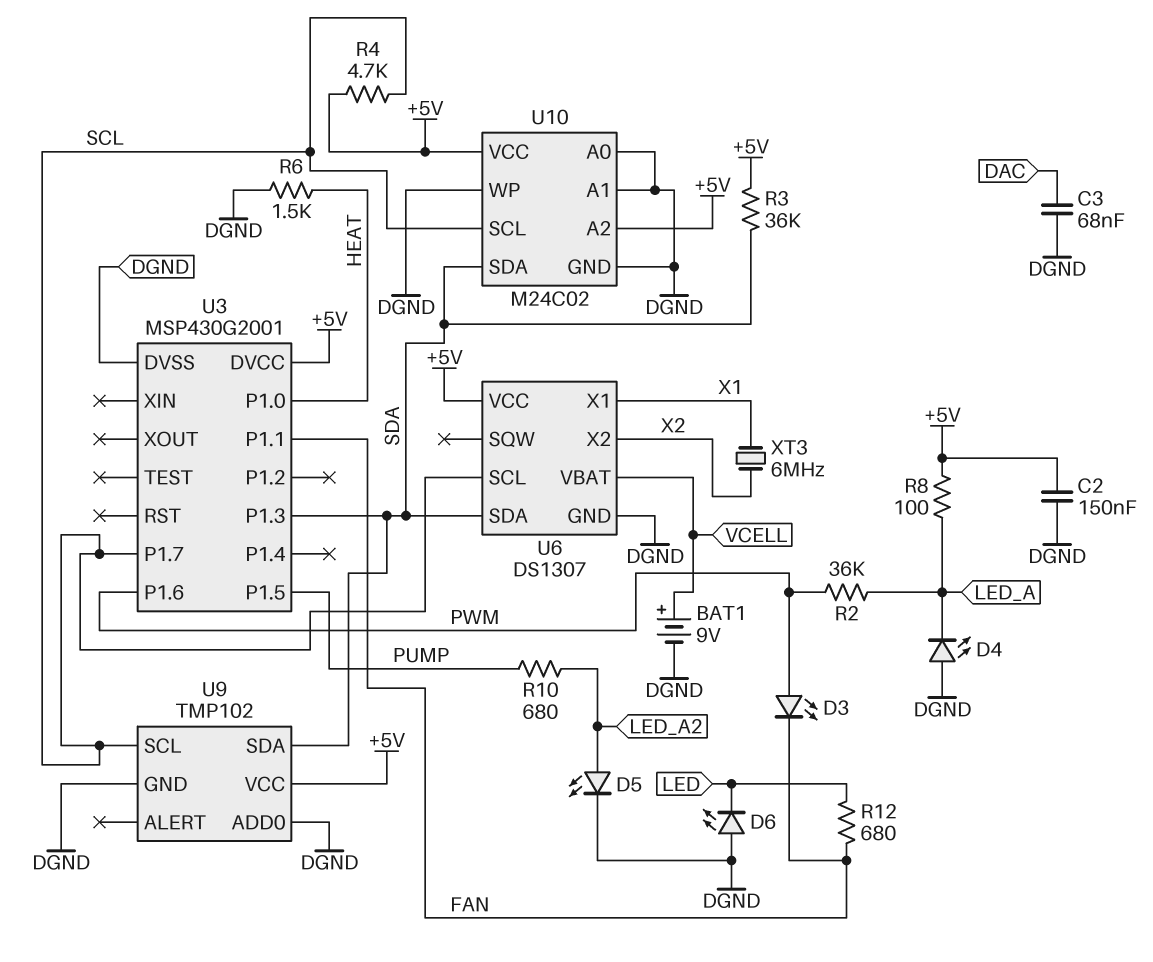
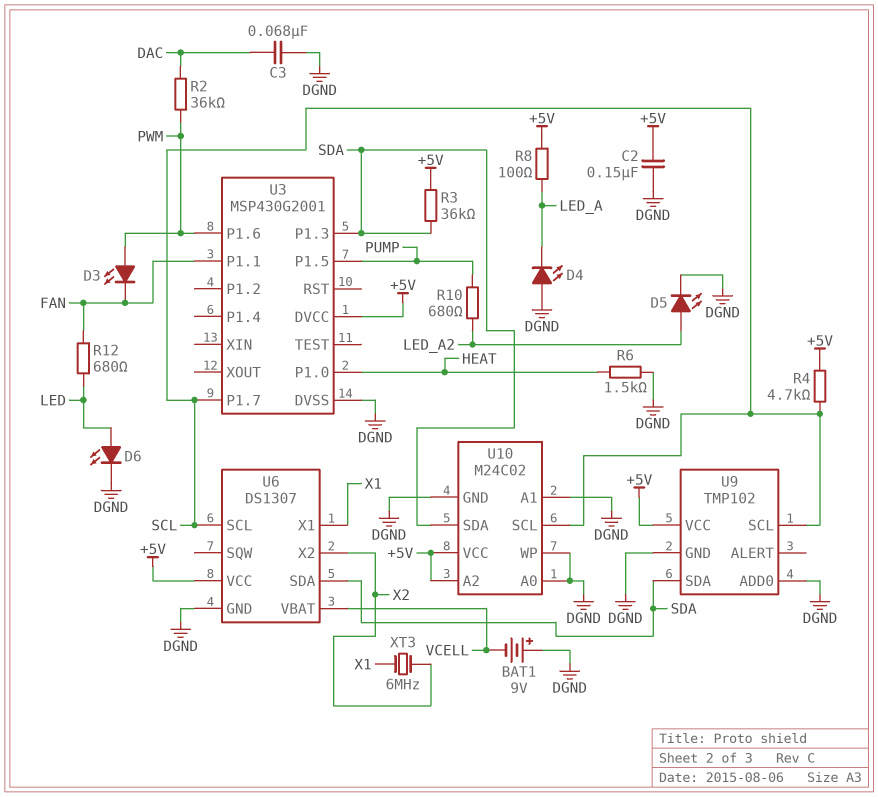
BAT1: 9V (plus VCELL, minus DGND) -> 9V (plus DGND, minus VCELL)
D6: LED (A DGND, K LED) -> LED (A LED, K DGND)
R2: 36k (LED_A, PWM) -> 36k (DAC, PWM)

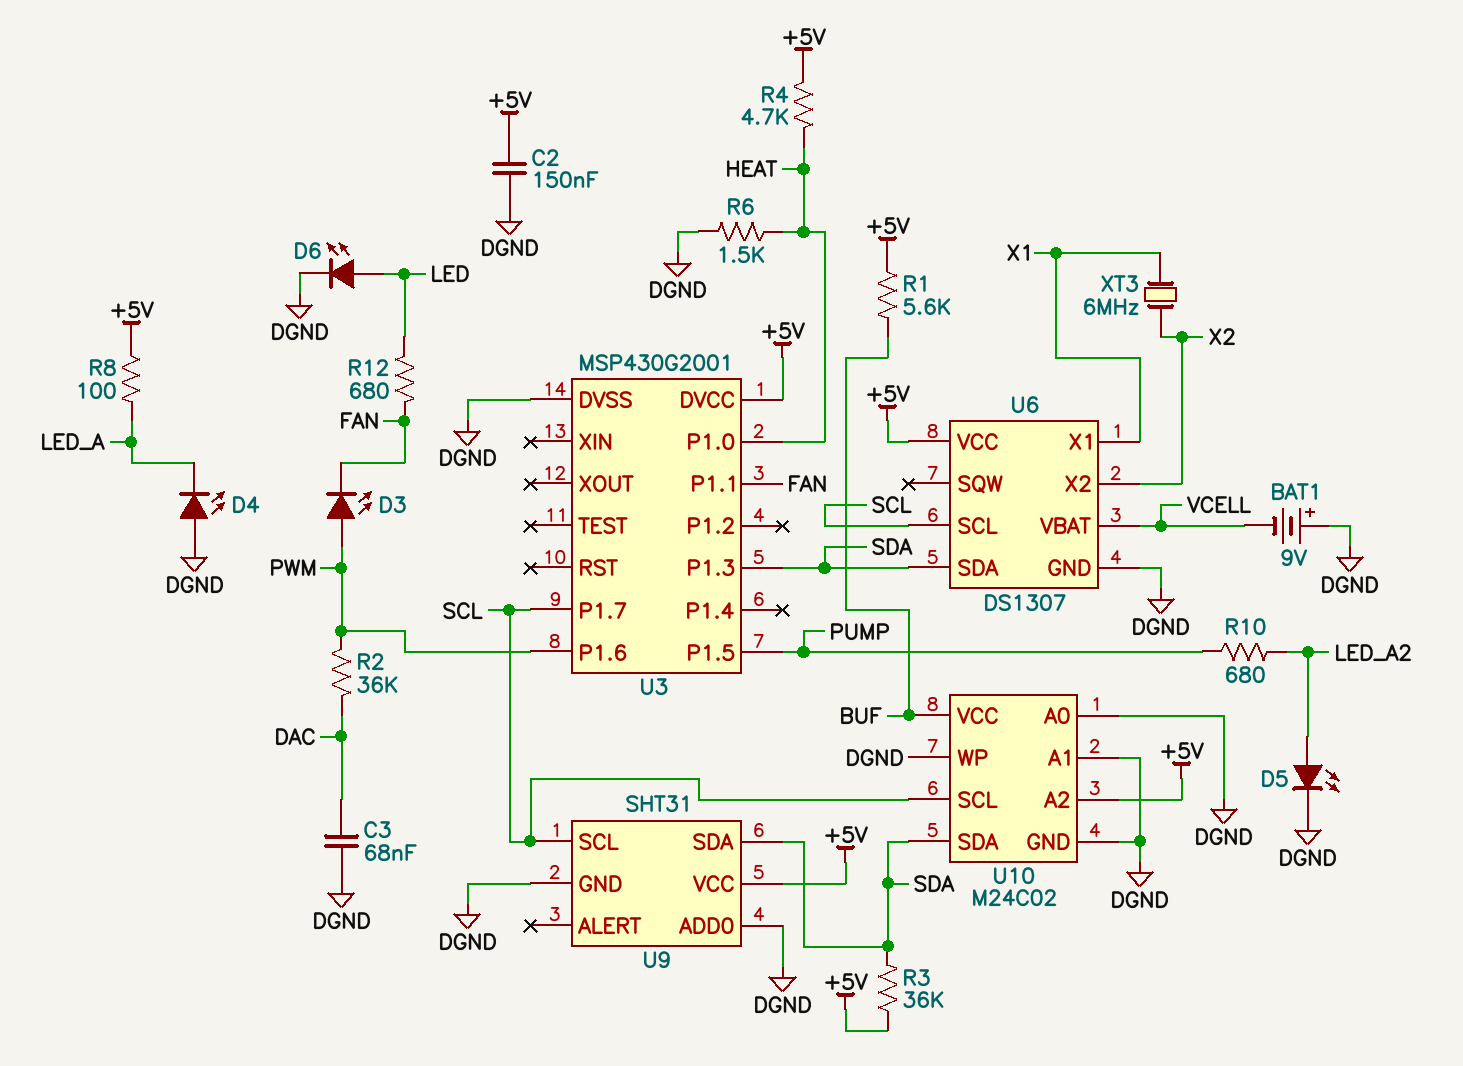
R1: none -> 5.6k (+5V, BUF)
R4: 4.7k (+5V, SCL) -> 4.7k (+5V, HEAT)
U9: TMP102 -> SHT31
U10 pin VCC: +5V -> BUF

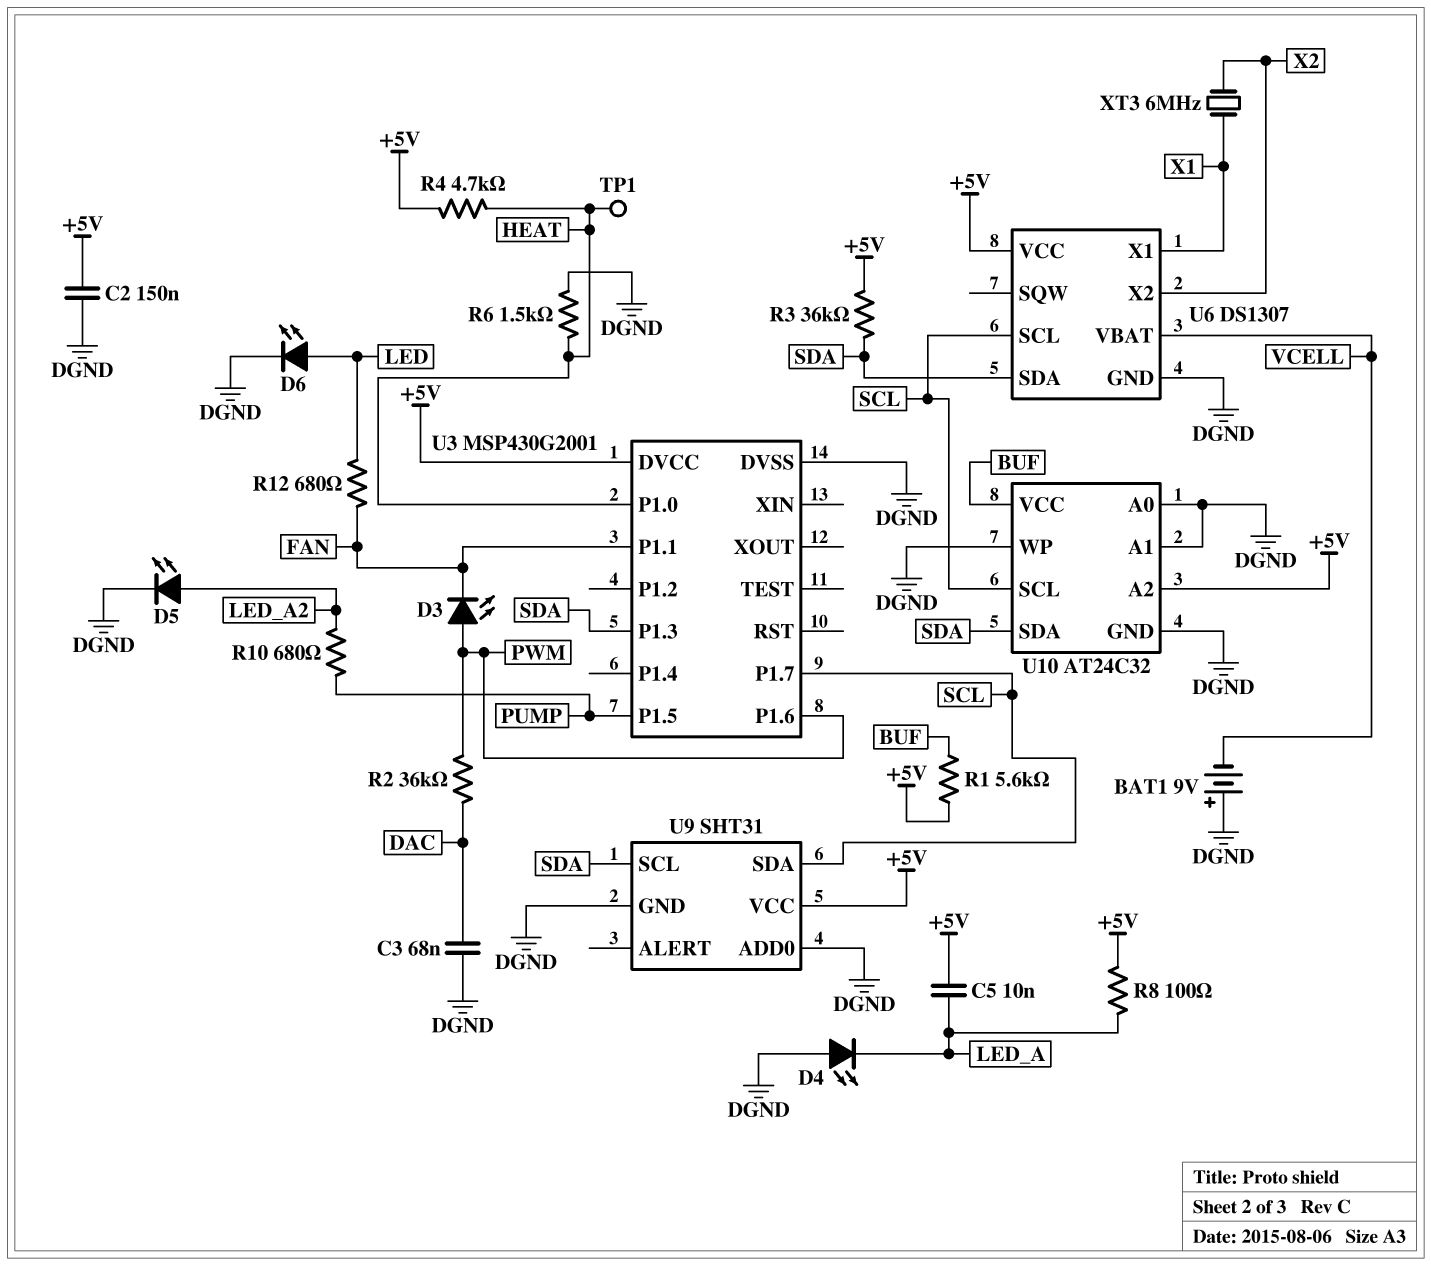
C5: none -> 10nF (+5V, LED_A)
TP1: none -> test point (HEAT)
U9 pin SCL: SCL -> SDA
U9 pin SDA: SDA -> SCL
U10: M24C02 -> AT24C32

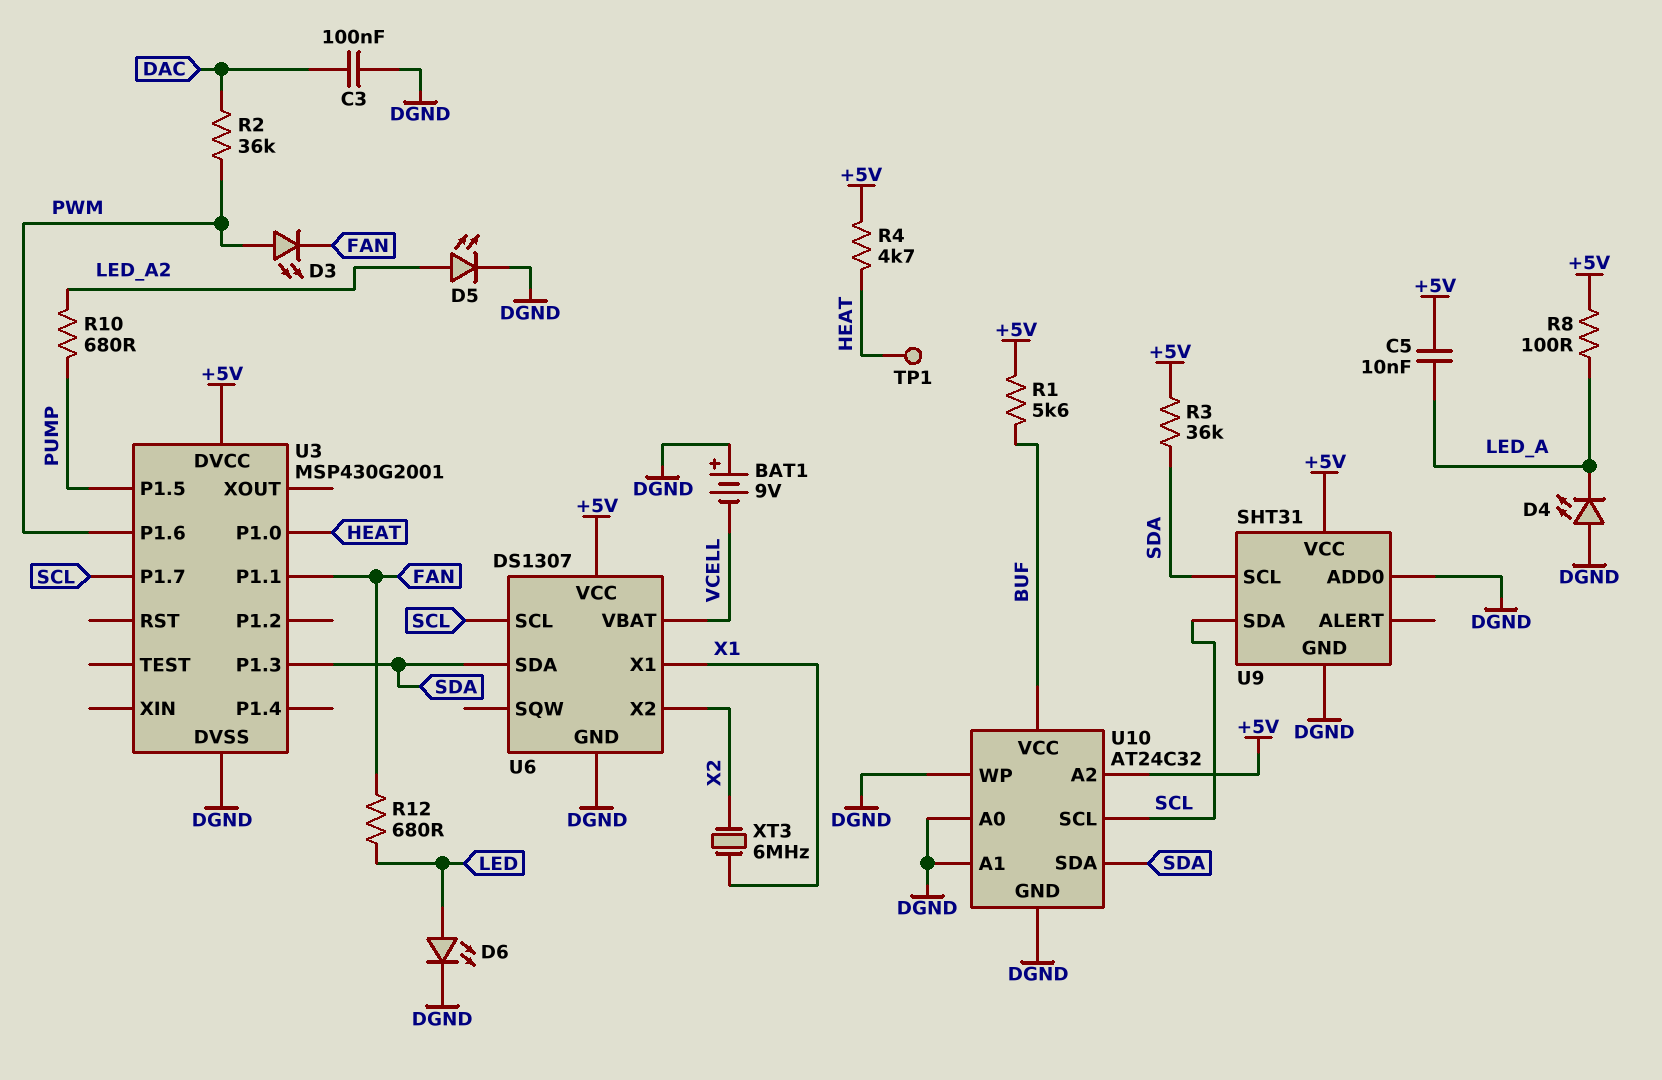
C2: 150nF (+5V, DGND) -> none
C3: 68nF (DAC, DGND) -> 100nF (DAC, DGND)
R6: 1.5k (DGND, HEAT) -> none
------------------------------
Problem details:
Search the records above for the string "DGND". Copy every line that contains it.

Answer box:
BAT1: 9V (plus VCELL, minus DGND) -> 9V (plus DGND, minus VCELL)
D6: LED (A DGND, K LED) -> LED (A LED, K DGND)
C2: 150nF (+5V, DGND) -> none
C3: 68nF (DAC, DGND) -> 100nF (DAC, DGND)
R6: 1.5k (DGND, HEAT) -> none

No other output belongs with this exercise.